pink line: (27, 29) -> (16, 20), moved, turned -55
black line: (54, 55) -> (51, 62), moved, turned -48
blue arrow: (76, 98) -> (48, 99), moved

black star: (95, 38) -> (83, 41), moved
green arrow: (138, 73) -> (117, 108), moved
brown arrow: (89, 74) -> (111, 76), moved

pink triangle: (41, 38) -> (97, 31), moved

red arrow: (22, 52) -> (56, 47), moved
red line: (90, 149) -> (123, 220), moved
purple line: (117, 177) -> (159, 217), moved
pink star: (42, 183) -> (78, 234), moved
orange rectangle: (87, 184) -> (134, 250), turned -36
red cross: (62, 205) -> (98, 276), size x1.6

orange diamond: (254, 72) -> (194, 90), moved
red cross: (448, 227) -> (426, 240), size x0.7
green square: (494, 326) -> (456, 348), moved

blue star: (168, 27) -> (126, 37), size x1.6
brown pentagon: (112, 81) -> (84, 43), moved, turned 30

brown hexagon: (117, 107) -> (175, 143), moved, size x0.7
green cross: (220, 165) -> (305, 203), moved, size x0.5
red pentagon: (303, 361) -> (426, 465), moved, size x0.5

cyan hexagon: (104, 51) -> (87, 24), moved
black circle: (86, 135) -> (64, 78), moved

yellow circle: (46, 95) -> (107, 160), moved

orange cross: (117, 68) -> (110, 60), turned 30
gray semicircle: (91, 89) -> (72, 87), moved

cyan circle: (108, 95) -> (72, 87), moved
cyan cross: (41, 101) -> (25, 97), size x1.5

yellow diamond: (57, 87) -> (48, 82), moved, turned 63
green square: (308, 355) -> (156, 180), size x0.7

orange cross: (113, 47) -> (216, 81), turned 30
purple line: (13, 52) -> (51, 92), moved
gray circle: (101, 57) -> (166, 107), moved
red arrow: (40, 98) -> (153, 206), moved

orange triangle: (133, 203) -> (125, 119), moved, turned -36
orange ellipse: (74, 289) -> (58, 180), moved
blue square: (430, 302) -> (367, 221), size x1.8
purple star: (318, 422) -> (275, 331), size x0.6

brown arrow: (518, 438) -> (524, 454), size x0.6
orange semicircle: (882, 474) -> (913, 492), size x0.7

→ **Your objective**:
Where the listing above reaches the line that contains "green square: (494, 326) -> (456, 348), moved", start retyping, and finish with the line that contains "purple line: (13, 52) -> (51, 92), moved"; reproduce those lines exactly and no others.

→ **Solved exercise**:
green square: (494, 326) -> (456, 348), moved

blue star: (168, 27) -> (126, 37), size x1.6
brown pentagon: (112, 81) -> (84, 43), moved, turned 30

brown hexagon: (117, 107) -> (175, 143), moved, size x0.7
green cross: (220, 165) -> (305, 203), moved, size x0.5
red pentagon: (303, 361) -> (426, 465), moved, size x0.5

cyan hexagon: (104, 51) -> (87, 24), moved
black circle: (86, 135) -> (64, 78), moved

yellow circle: (46, 95) -> (107, 160), moved

orange cross: (117, 68) -> (110, 60), turned 30
gray semicircle: (91, 89) -> (72, 87), moved

cyan circle: (108, 95) -> (72, 87), moved
cyan cross: (41, 101) -> (25, 97), size x1.5

yellow diamond: (57, 87) -> (48, 82), moved, turned 63
green square: (308, 355) -> (156, 180), size x0.7

orange cross: (113, 47) -> (216, 81), turned 30
purple line: (13, 52) -> (51, 92), moved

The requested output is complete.